Data shown.
--------
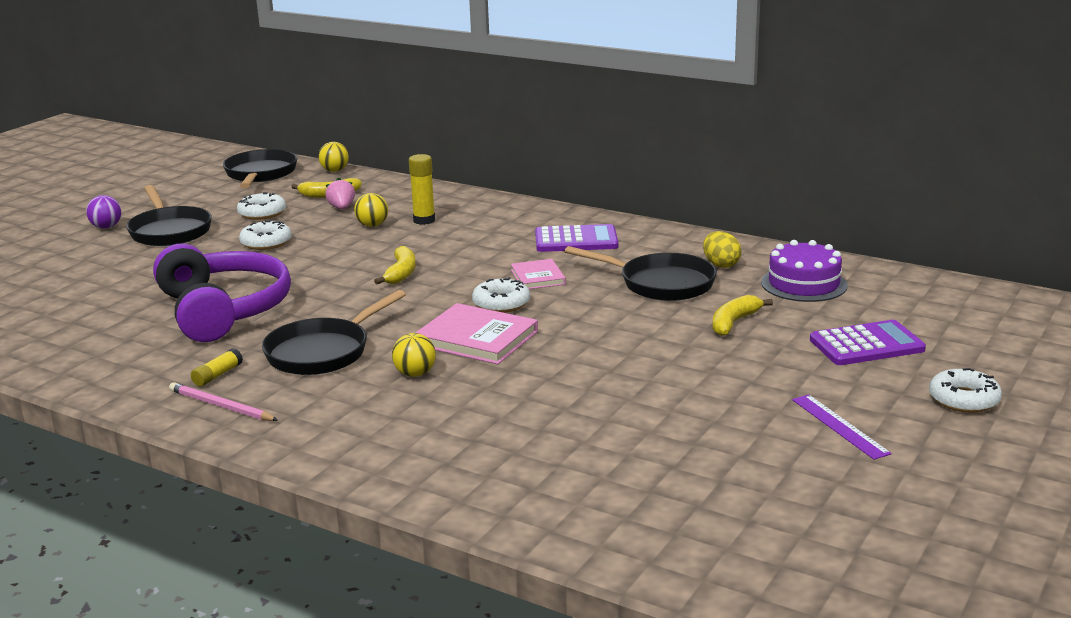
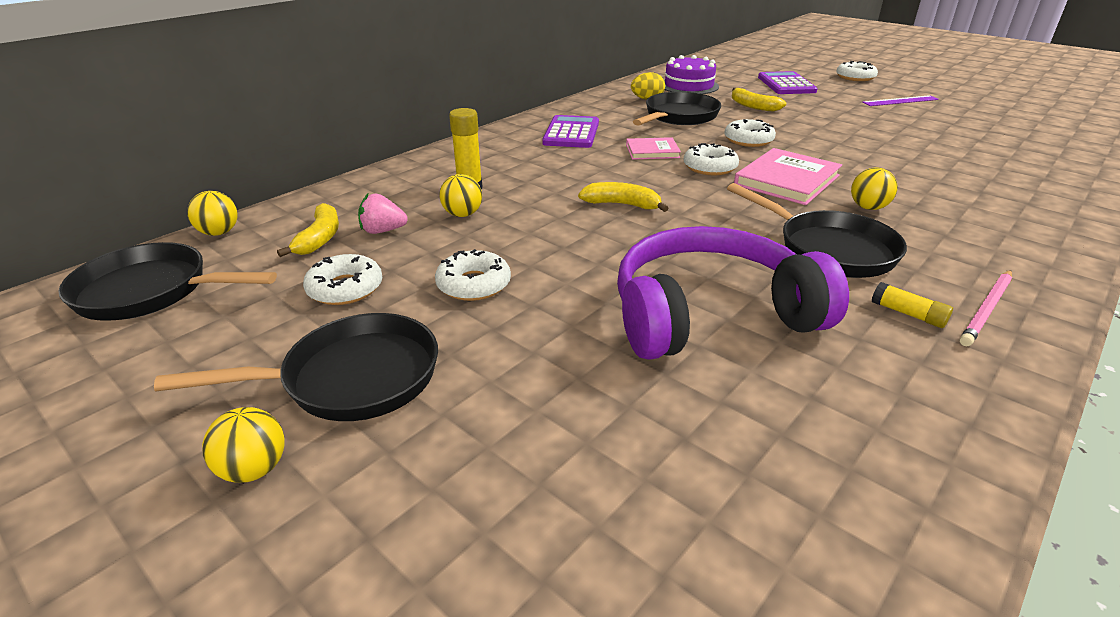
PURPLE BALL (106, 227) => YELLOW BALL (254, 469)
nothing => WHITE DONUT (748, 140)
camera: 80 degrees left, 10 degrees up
--------
Exercise description.
Everything from the line containing "nothing => WHITE DONUT (748, 140)" through the last line of the listing must be reproduced exactly, and no other line.

Problem solution.
nothing => WHITE DONUT (748, 140)
camera: 80 degrees left, 10 degrees up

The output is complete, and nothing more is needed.